(Activity): As soon as the line containing "camera: 30 degrees left, 5 degrees up" appears in the material below, start returning lines exactly, and end with the line containing "(729, 185) = (494, 329): yellow".

(Supplied material):
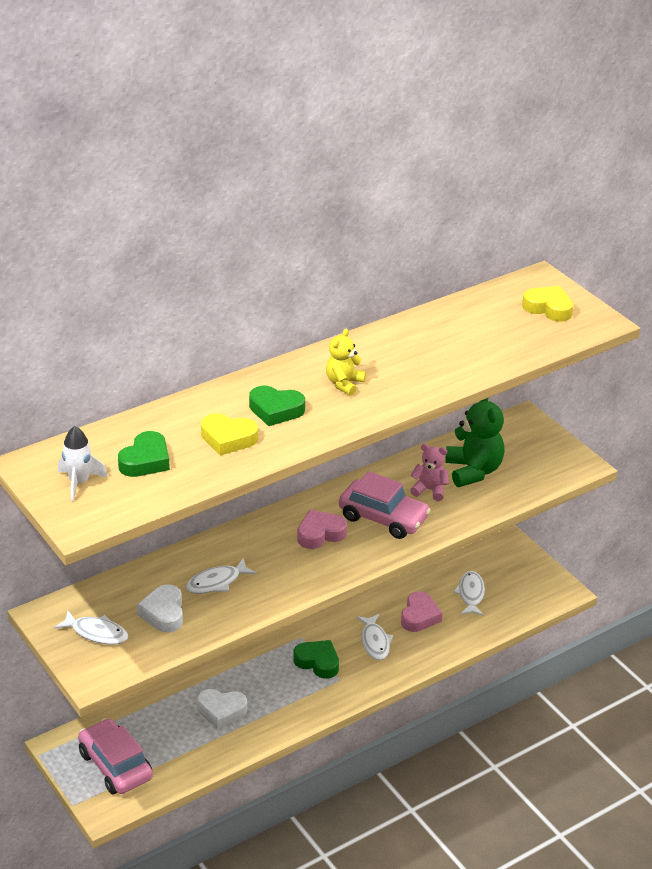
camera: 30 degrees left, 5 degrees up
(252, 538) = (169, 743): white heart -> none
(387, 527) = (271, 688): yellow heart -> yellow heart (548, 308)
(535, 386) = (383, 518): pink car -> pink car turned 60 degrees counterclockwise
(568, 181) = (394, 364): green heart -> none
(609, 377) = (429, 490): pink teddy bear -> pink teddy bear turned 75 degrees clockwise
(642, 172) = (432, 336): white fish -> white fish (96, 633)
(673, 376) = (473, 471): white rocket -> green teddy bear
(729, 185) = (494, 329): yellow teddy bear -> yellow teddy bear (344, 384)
---
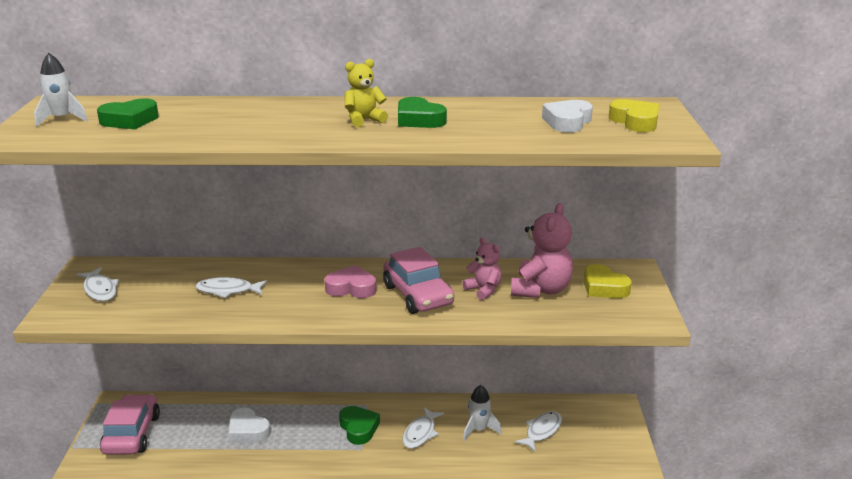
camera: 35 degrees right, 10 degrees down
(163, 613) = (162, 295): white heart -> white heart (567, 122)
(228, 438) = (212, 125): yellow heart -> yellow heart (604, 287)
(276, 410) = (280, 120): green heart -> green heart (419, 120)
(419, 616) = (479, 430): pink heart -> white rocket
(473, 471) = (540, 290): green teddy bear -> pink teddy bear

(Answer):
camera: 30 degrees left, 5 degrees up
(252, 538) = (169, 743): white heart -> none
(387, 527) = (271, 688): yellow heart -> yellow heart (548, 308)
(535, 386) = (383, 518): pink car -> pink car turned 60 degrees counterclockwise
(568, 181) = (394, 364): green heart -> none
(609, 377) = (429, 490): pink teddy bear -> pink teddy bear turned 75 degrees clockwise
(642, 172) = (432, 336): white fish -> white fish (96, 633)
(673, 376) = (473, 471): white rocket -> green teddy bear
(729, 185) = (494, 329): yellow teddy bear -> yellow teddy bear (344, 384)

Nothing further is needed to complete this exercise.